WHAT THE TASK ASKS: No line before the one containing "IC1 pin P1.3: none -> GND" is to be output; retype exactly that line and all lines that follow it to the end of the records.

Difference listings:
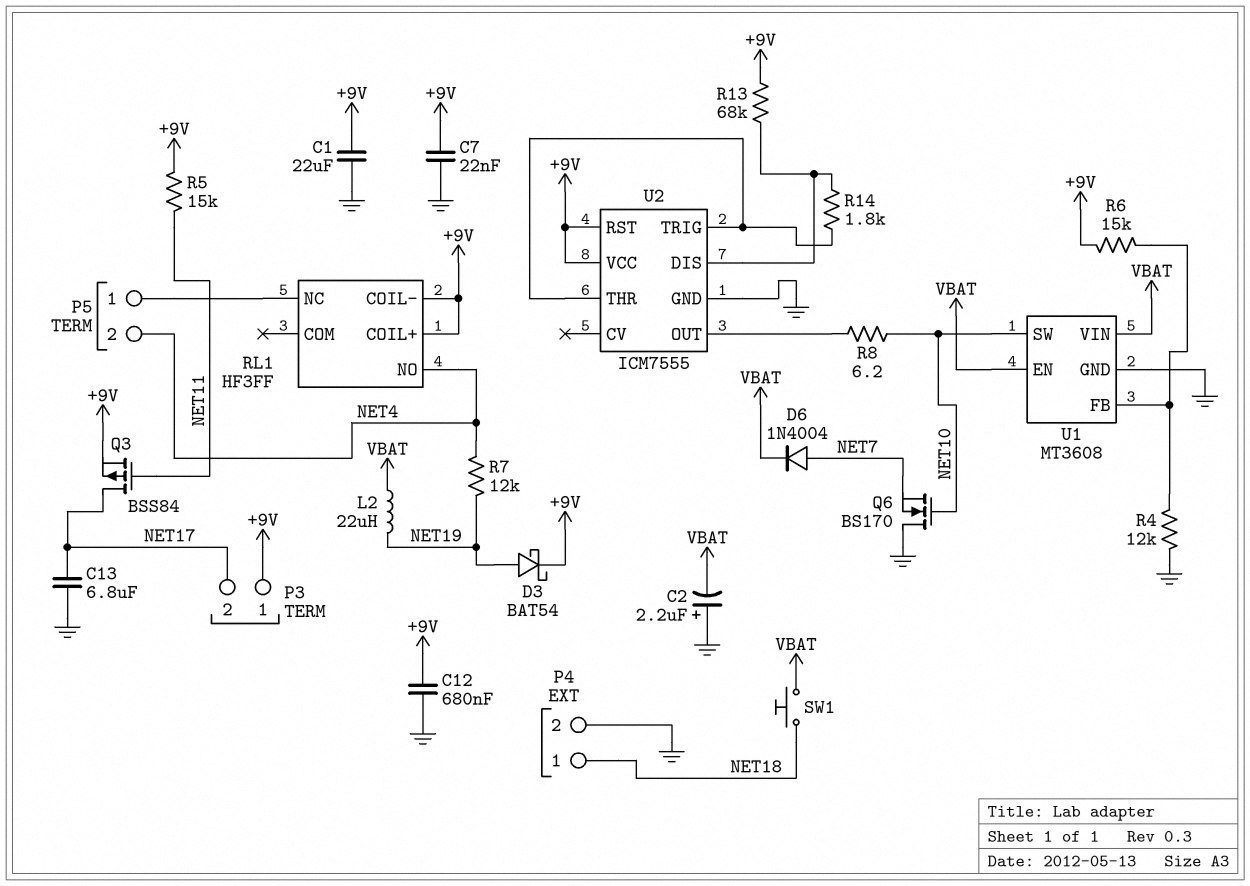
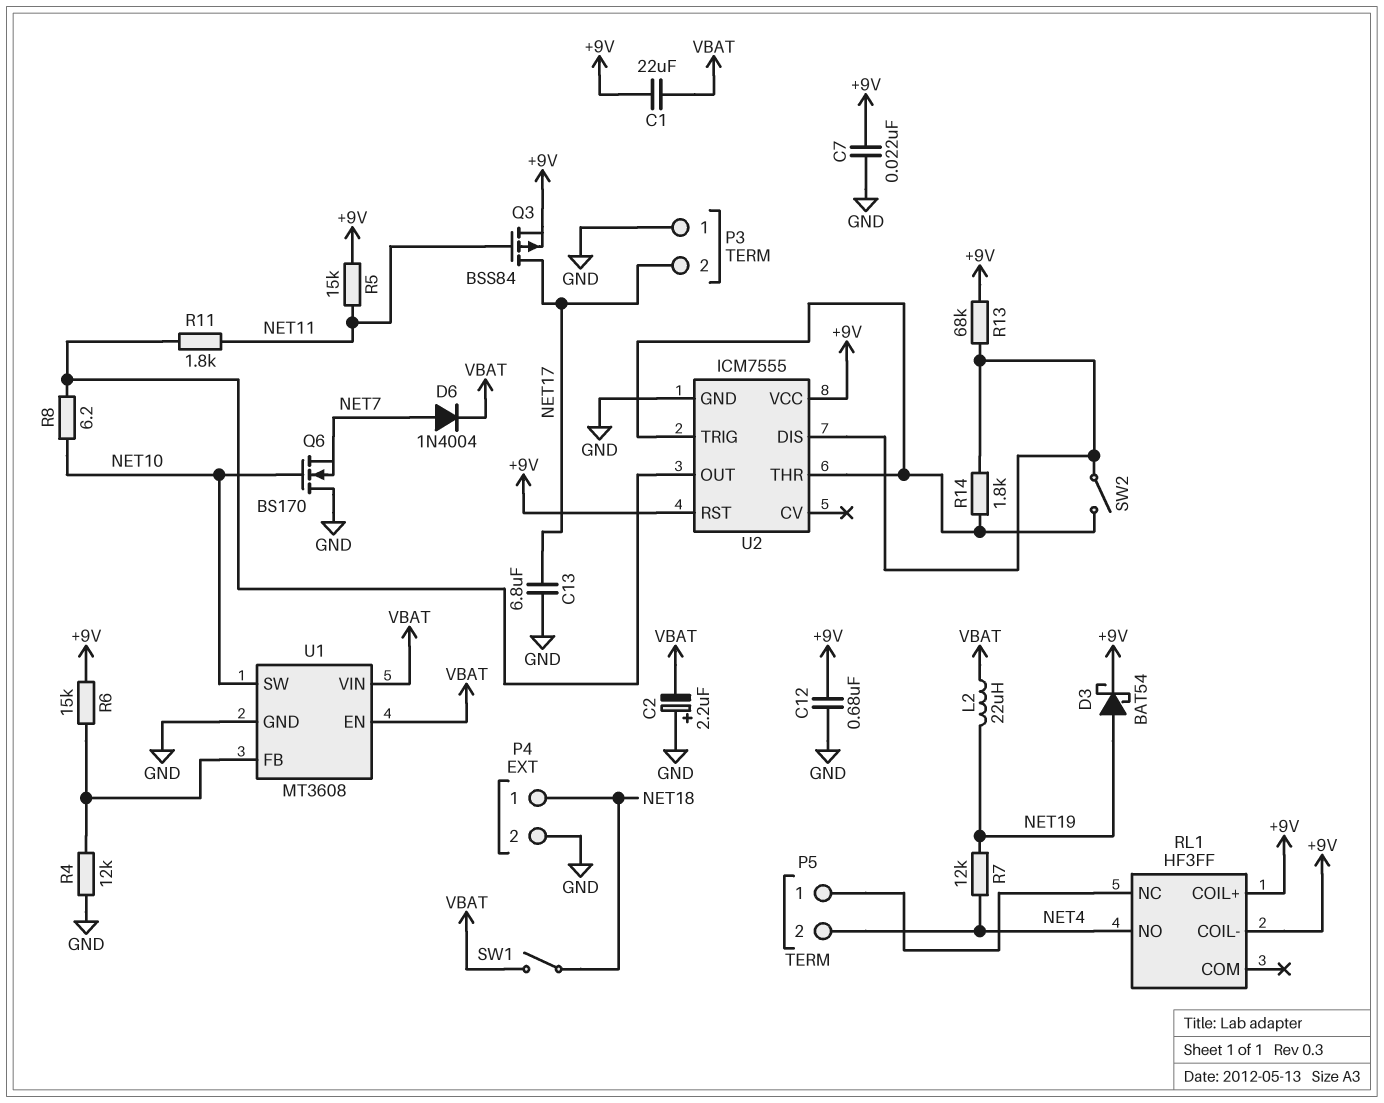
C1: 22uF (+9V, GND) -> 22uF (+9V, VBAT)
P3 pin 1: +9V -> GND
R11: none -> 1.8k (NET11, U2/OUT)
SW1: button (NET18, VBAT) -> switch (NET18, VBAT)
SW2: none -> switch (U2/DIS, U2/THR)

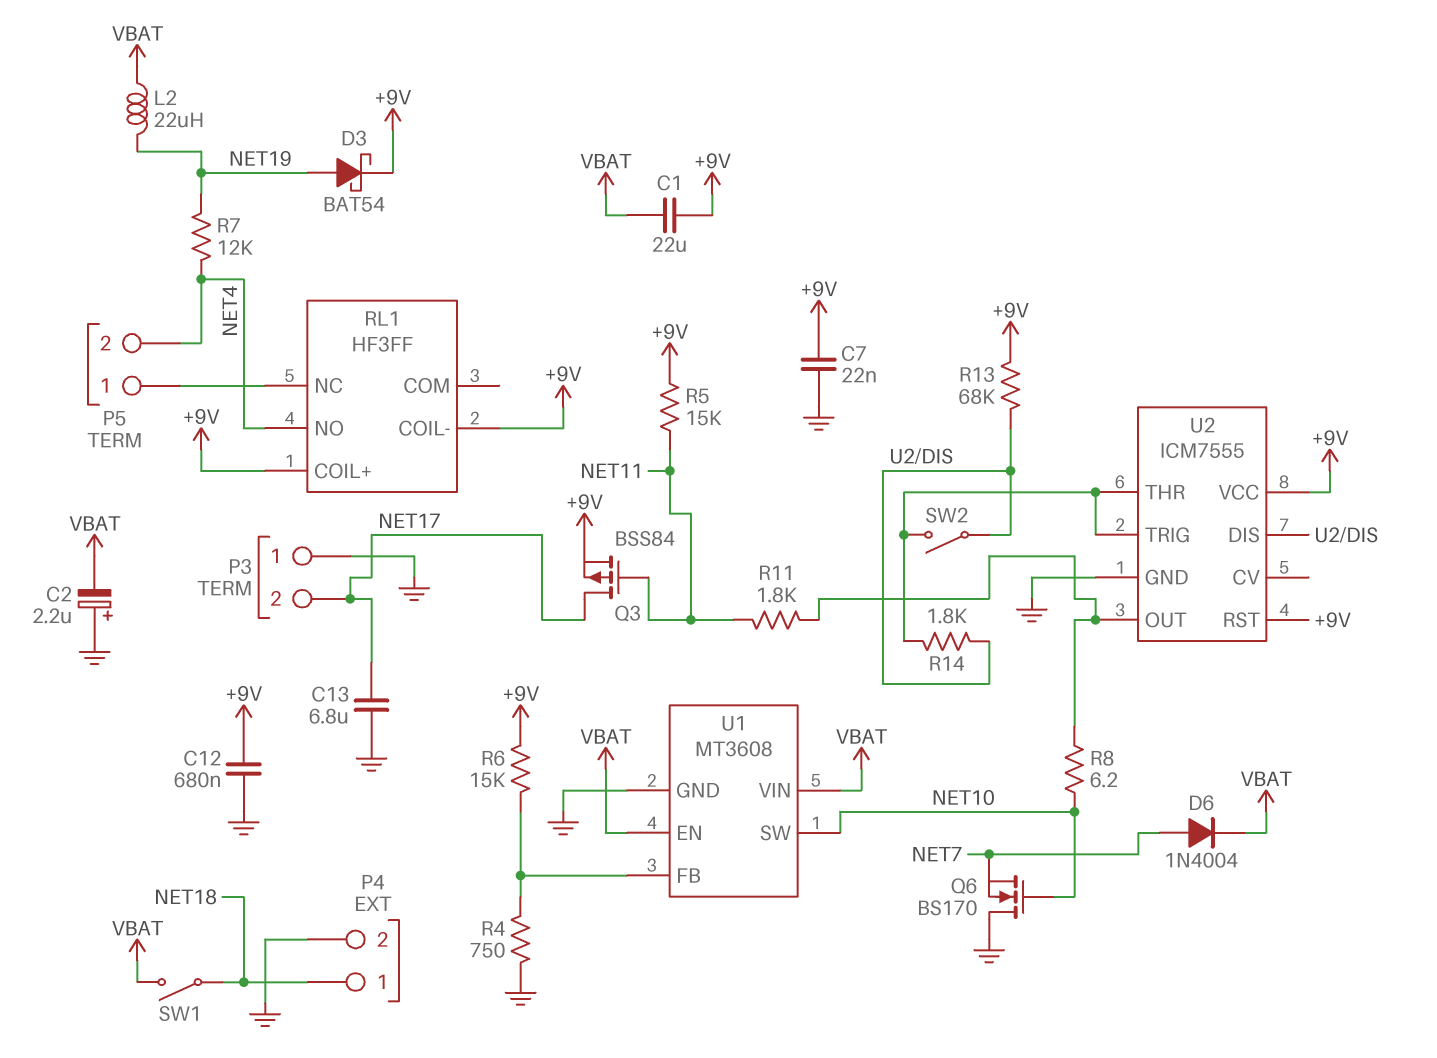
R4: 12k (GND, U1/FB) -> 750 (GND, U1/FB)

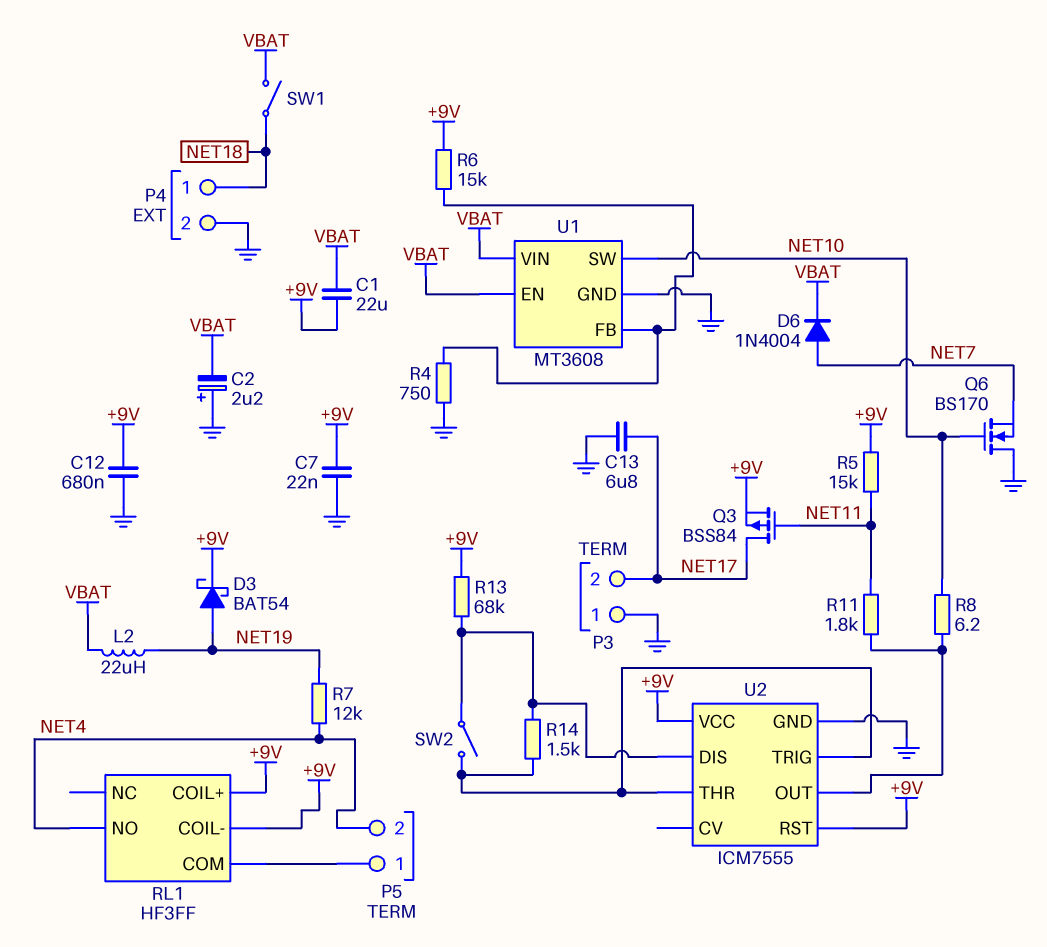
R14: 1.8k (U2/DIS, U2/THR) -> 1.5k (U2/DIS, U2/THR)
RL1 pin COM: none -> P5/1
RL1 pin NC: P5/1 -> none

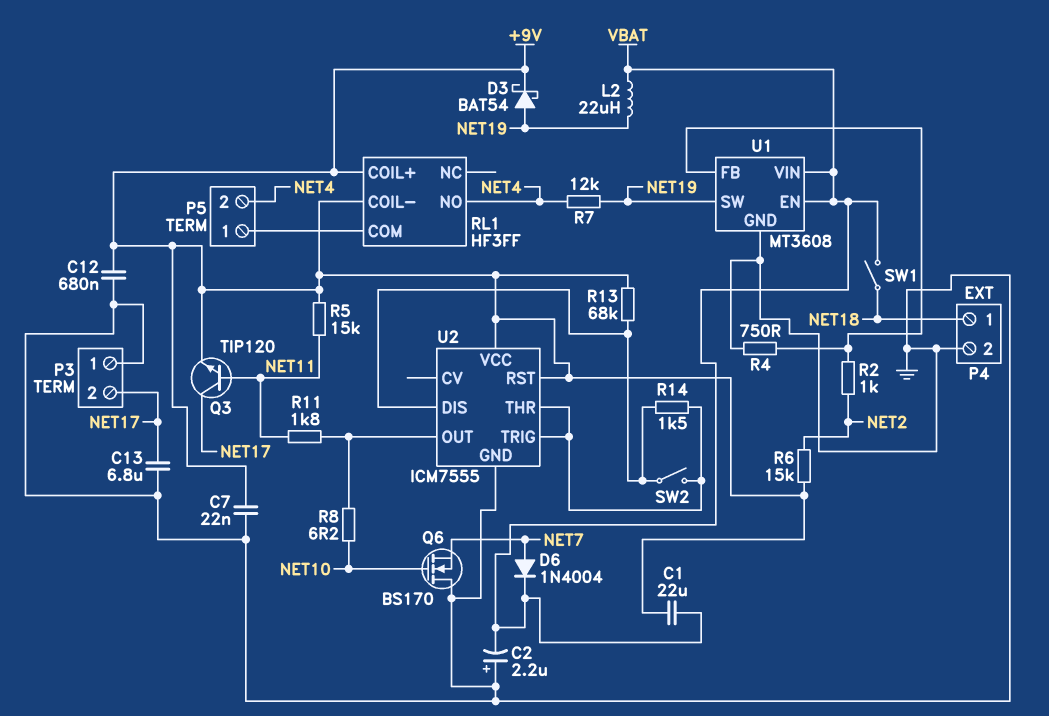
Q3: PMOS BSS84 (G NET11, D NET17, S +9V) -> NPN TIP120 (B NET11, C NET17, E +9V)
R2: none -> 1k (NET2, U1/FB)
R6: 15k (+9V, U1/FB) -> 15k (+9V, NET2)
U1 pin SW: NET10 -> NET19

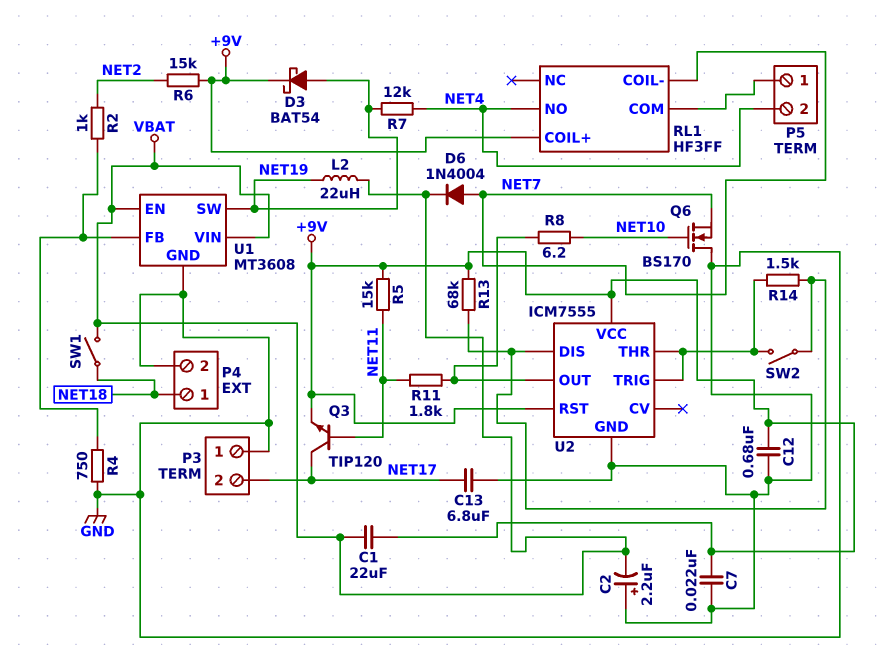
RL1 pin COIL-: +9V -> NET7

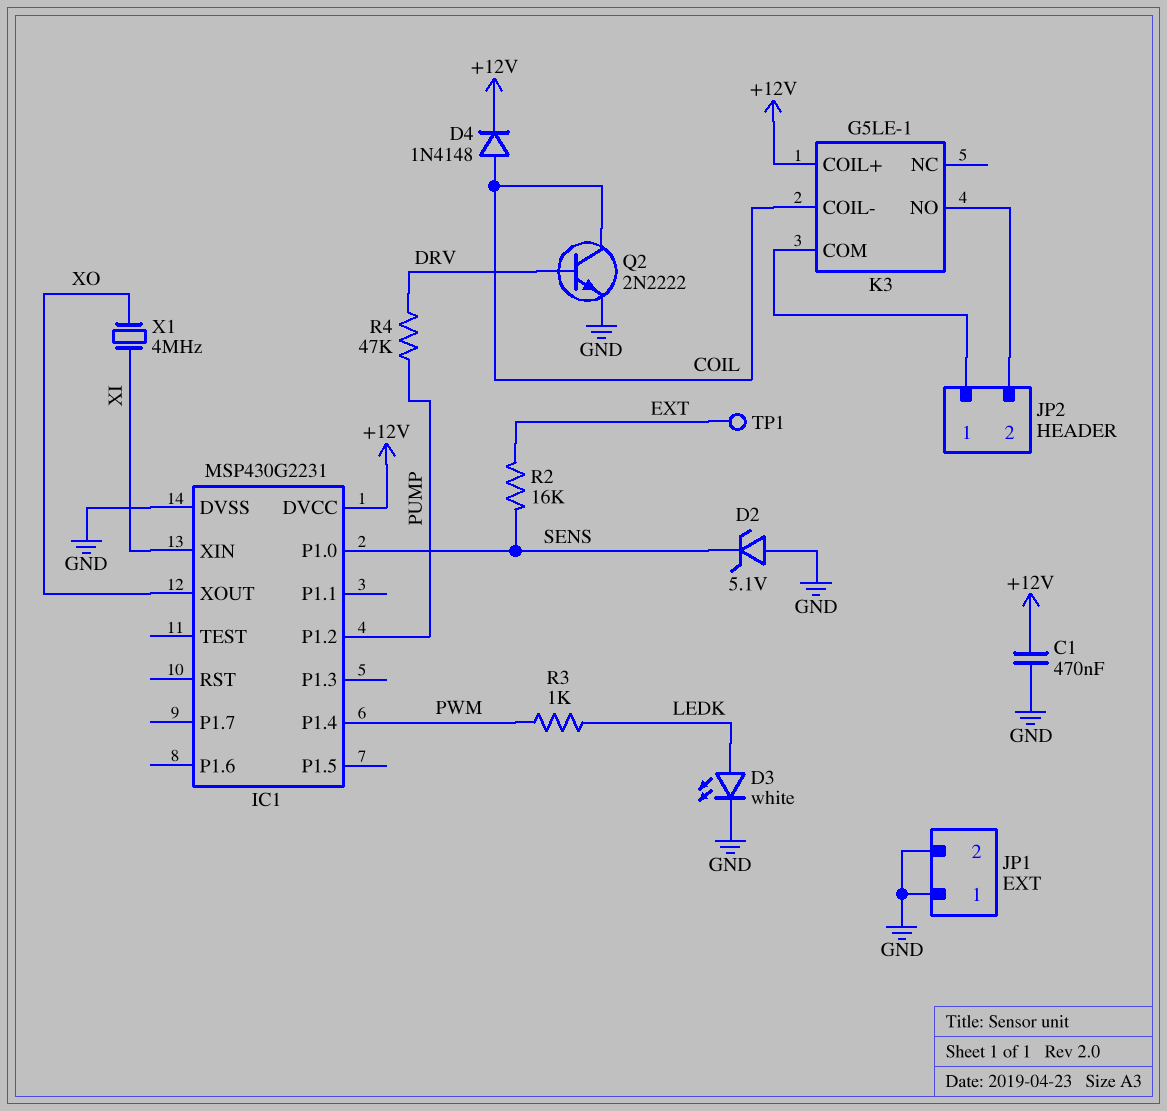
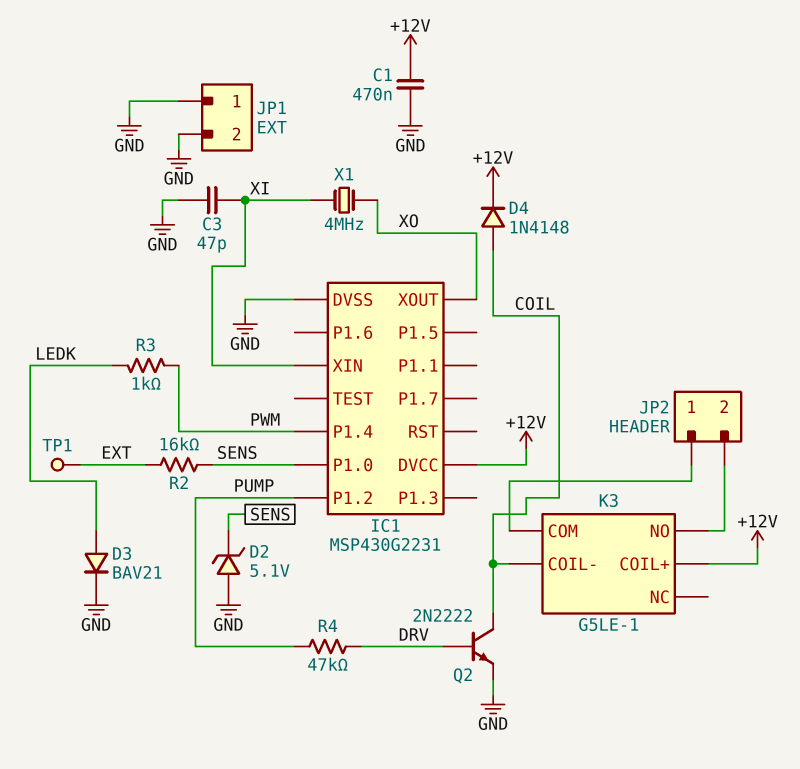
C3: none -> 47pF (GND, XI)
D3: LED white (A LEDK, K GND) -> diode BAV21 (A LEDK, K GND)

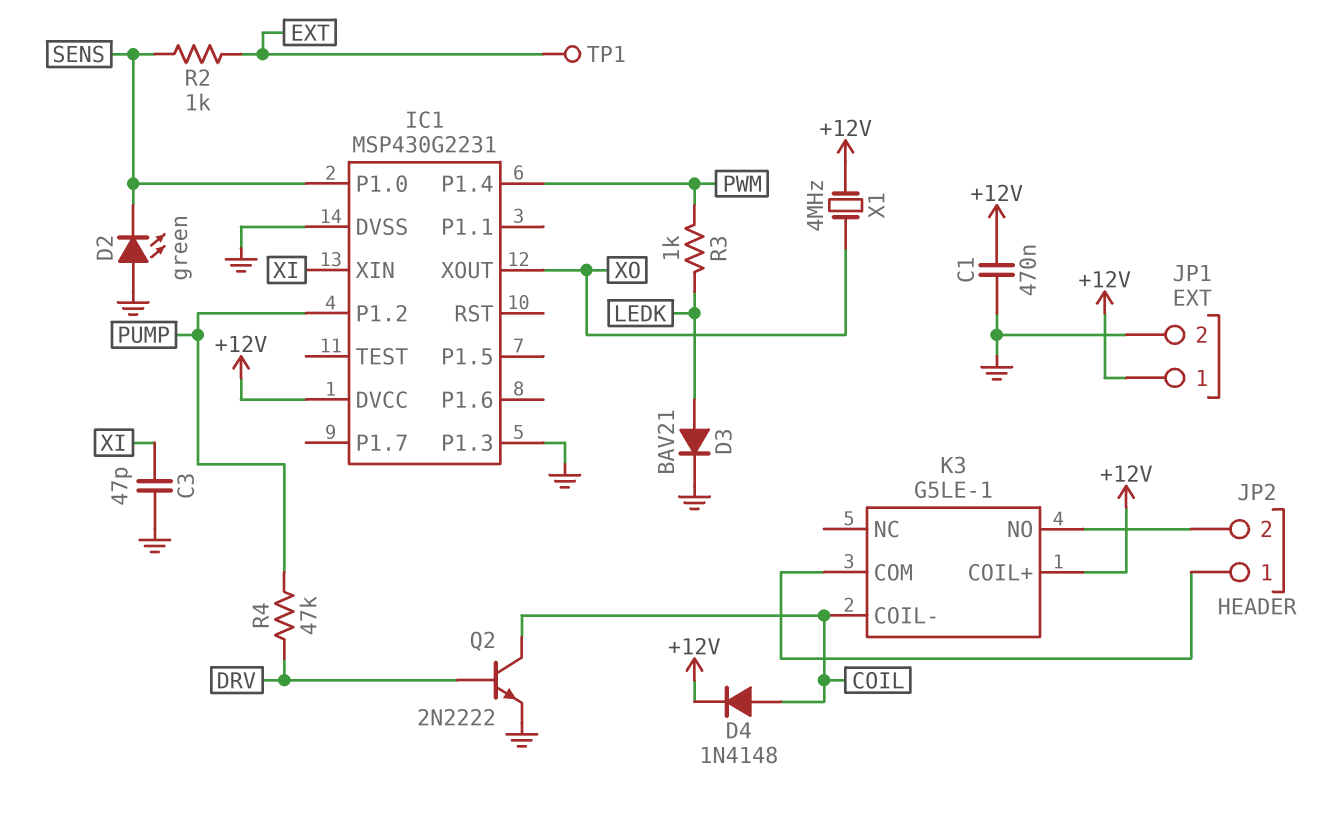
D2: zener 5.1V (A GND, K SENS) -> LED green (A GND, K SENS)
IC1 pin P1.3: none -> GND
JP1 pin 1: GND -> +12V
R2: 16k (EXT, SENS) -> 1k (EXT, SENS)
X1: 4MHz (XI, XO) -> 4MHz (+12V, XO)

RESPONSE BOX:
IC1 pin P1.3: none -> GND
JP1 pin 1: GND -> +12V
R2: 16k (EXT, SENS) -> 1k (EXT, SENS)
X1: 4MHz (XI, XO) -> 4MHz (+12V, XO)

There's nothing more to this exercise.